**EXERCISE INSTRUCTIONS**
What is needed here is an exact copy of every entry.

[Extracted data entries]
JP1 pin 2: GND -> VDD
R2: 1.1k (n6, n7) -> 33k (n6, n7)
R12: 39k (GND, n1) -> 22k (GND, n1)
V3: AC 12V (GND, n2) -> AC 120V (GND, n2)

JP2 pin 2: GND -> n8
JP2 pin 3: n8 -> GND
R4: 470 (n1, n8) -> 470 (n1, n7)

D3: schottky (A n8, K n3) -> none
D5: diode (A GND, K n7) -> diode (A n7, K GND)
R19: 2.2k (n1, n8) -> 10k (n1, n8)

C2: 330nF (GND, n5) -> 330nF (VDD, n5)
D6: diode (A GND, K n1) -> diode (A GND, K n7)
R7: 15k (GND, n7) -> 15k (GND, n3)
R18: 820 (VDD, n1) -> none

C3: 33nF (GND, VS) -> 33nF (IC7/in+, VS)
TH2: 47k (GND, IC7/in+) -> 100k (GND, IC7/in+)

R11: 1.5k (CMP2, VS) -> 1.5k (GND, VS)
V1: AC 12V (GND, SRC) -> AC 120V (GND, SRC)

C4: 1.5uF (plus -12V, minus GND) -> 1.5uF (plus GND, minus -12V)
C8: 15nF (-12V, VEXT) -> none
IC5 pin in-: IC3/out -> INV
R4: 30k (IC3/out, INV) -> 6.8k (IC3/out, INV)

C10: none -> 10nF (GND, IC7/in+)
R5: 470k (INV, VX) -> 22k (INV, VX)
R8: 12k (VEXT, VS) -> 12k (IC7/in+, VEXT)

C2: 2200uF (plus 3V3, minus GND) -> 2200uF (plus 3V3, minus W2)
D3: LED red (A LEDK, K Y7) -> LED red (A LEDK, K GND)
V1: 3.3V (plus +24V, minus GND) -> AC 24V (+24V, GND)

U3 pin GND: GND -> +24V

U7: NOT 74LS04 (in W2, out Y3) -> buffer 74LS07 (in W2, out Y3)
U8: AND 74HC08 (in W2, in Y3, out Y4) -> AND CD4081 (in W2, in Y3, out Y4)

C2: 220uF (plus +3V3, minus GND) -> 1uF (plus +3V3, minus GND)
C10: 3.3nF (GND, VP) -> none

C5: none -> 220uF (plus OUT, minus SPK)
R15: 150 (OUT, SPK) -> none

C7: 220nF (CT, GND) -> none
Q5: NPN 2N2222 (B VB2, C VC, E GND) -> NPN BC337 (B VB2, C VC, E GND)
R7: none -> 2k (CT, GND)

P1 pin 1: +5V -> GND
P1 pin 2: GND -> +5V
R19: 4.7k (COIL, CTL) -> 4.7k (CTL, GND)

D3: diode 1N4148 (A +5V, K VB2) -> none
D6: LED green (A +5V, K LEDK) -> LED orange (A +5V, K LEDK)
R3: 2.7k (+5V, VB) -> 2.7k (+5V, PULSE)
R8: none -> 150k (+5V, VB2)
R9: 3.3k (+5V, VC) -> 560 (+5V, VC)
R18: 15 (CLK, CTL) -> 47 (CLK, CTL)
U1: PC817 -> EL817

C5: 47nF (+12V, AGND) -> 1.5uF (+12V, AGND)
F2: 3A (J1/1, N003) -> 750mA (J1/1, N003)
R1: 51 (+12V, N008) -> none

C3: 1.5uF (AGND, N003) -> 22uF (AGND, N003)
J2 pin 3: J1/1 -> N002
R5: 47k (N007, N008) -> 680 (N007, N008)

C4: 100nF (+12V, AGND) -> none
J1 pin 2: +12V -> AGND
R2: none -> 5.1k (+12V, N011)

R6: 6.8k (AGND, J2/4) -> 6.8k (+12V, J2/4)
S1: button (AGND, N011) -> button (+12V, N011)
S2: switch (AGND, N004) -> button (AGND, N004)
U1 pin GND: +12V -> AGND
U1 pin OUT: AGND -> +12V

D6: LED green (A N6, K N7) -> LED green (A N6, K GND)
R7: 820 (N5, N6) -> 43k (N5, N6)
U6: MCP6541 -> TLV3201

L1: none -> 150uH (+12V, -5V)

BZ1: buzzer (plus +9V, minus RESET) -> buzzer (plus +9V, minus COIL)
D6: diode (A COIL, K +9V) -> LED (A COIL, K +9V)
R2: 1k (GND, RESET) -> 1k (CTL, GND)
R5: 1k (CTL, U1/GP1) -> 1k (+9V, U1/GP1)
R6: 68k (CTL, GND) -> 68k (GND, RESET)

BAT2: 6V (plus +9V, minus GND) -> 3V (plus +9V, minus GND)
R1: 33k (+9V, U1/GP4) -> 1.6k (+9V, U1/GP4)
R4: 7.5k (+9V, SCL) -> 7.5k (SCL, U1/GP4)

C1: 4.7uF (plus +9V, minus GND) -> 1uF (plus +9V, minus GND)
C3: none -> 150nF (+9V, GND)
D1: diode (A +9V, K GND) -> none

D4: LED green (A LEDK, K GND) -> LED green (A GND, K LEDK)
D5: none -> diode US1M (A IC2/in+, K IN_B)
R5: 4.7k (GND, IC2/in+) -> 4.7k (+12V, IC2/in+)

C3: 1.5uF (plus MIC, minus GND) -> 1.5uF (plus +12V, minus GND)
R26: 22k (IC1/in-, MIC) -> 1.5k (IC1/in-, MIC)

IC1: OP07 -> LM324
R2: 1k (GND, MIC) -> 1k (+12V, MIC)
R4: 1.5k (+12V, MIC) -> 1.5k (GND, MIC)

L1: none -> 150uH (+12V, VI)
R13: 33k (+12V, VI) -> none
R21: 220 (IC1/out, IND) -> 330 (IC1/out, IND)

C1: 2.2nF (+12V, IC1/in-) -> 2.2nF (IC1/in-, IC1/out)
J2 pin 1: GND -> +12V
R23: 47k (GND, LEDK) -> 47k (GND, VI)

**PROBLEM SOLUTION**
JP1 pin 2: GND -> VDD
R2: 1.1k (n6, n7) -> 33k (n6, n7)
R12: 39k (GND, n1) -> 22k (GND, n1)
V3: AC 12V (GND, n2) -> AC 120V (GND, n2)

JP2 pin 2: GND -> n8
JP2 pin 3: n8 -> GND
R4: 470 (n1, n8) -> 470 (n1, n7)

D3: schottky (A n8, K n3) -> none
D5: diode (A GND, K n7) -> diode (A n7, K GND)
R19: 2.2k (n1, n8) -> 10k (n1, n8)

C2: 330nF (GND, n5) -> 330nF (VDD, n5)
D6: diode (A GND, K n1) -> diode (A GND, K n7)
R7: 15k (GND, n7) -> 15k (GND, n3)
R18: 820 (VDD, n1) -> none

C3: 33nF (GND, VS) -> 33nF (IC7/in+, VS)
TH2: 47k (GND, IC7/in+) -> 100k (GND, IC7/in+)

R11: 1.5k (CMP2, VS) -> 1.5k (GND, VS)
V1: AC 12V (GND, SRC) -> AC 120V (GND, SRC)

C4: 1.5uF (plus -12V, minus GND) -> 1.5uF (plus GND, minus -12V)
C8: 15nF (-12V, VEXT) -> none
IC5 pin in-: IC3/out -> INV
R4: 30k (IC3/out, INV) -> 6.8k (IC3/out, INV)

C10: none -> 10nF (GND, IC7/in+)
R5: 470k (INV, VX) -> 22k (INV, VX)
R8: 12k (VEXT, VS) -> 12k (IC7/in+, VEXT)

C2: 2200uF (plus 3V3, minus GND) -> 2200uF (plus 3V3, minus W2)
D3: LED red (A LEDK, K Y7) -> LED red (A LEDK, K GND)
V1: 3.3V (plus +24V, minus GND) -> AC 24V (+24V, GND)

U3 pin GND: GND -> +24V

U7: NOT 74LS04 (in W2, out Y3) -> buffer 74LS07 (in W2, out Y3)
U8: AND 74HC08 (in W2, in Y3, out Y4) -> AND CD4081 (in W2, in Y3, out Y4)

C2: 220uF (plus +3V3, minus GND) -> 1uF (plus +3V3, minus GND)
C10: 3.3nF (GND, VP) -> none

C5: none -> 220uF (plus OUT, minus SPK)
R15: 150 (OUT, SPK) -> none

C7: 220nF (CT, GND) -> none
Q5: NPN 2N2222 (B VB2, C VC, E GND) -> NPN BC337 (B VB2, C VC, E GND)
R7: none -> 2k (CT, GND)

P1 pin 1: +5V -> GND
P1 pin 2: GND -> +5V
R19: 4.7k (COIL, CTL) -> 4.7k (CTL, GND)

D3: diode 1N4148 (A +5V, K VB2) -> none
D6: LED green (A +5V, K LEDK) -> LED orange (A +5V, K LEDK)
R3: 2.7k (+5V, VB) -> 2.7k (+5V, PULSE)
R8: none -> 150k (+5V, VB2)
R9: 3.3k (+5V, VC) -> 560 (+5V, VC)
R18: 15 (CLK, CTL) -> 47 (CLK, CTL)
U1: PC817 -> EL817

C5: 47nF (+12V, AGND) -> 1.5uF (+12V, AGND)
F2: 3A (J1/1, N003) -> 750mA (J1/1, N003)
R1: 51 (+12V, N008) -> none

C3: 1.5uF (AGND, N003) -> 22uF (AGND, N003)
J2 pin 3: J1/1 -> N002
R5: 47k (N007, N008) -> 680 (N007, N008)

C4: 100nF (+12V, AGND) -> none
J1 pin 2: +12V -> AGND
R2: none -> 5.1k (+12V, N011)

R6: 6.8k (AGND, J2/4) -> 6.8k (+12V, J2/4)
S1: button (AGND, N011) -> button (+12V, N011)
S2: switch (AGND, N004) -> button (AGND, N004)
U1 pin GND: +12V -> AGND
U1 pin OUT: AGND -> +12V

D6: LED green (A N6, K N7) -> LED green (A N6, K GND)
R7: 820 (N5, N6) -> 43k (N5, N6)
U6: MCP6541 -> TLV3201

L1: none -> 150uH (+12V, -5V)

BZ1: buzzer (plus +9V, minus RESET) -> buzzer (plus +9V, minus COIL)
D6: diode (A COIL, K +9V) -> LED (A COIL, K +9V)
R2: 1k (GND, RESET) -> 1k (CTL, GND)
R5: 1k (CTL, U1/GP1) -> 1k (+9V, U1/GP1)
R6: 68k (CTL, GND) -> 68k (GND, RESET)

BAT2: 6V (plus +9V, minus GND) -> 3V (plus +9V, minus GND)
R1: 33k (+9V, U1/GP4) -> 1.6k (+9V, U1/GP4)
R4: 7.5k (+9V, SCL) -> 7.5k (SCL, U1/GP4)

C1: 4.7uF (plus +9V, minus GND) -> 1uF (plus +9V, minus GND)
C3: none -> 150nF (+9V, GND)
D1: diode (A +9V, K GND) -> none

D4: LED green (A LEDK, K GND) -> LED green (A GND, K LEDK)
D5: none -> diode US1M (A IC2/in+, K IN_B)
R5: 4.7k (GND, IC2/in+) -> 4.7k (+12V, IC2/in+)

C3: 1.5uF (plus MIC, minus GND) -> 1.5uF (plus +12V, minus GND)
R26: 22k (IC1/in-, MIC) -> 1.5k (IC1/in-, MIC)

IC1: OP07 -> LM324
R2: 1k (GND, MIC) -> 1k (+12V, MIC)
R4: 1.5k (+12V, MIC) -> 1.5k (GND, MIC)

L1: none -> 150uH (+12V, VI)
R13: 33k (+12V, VI) -> none
R21: 220 (IC1/out, IND) -> 330 (IC1/out, IND)

C1: 2.2nF (+12V, IC1/in-) -> 2.2nF (IC1/in-, IC1/out)
J2 pin 1: GND -> +12V
R23: 47k (GND, LEDK) -> 47k (GND, VI)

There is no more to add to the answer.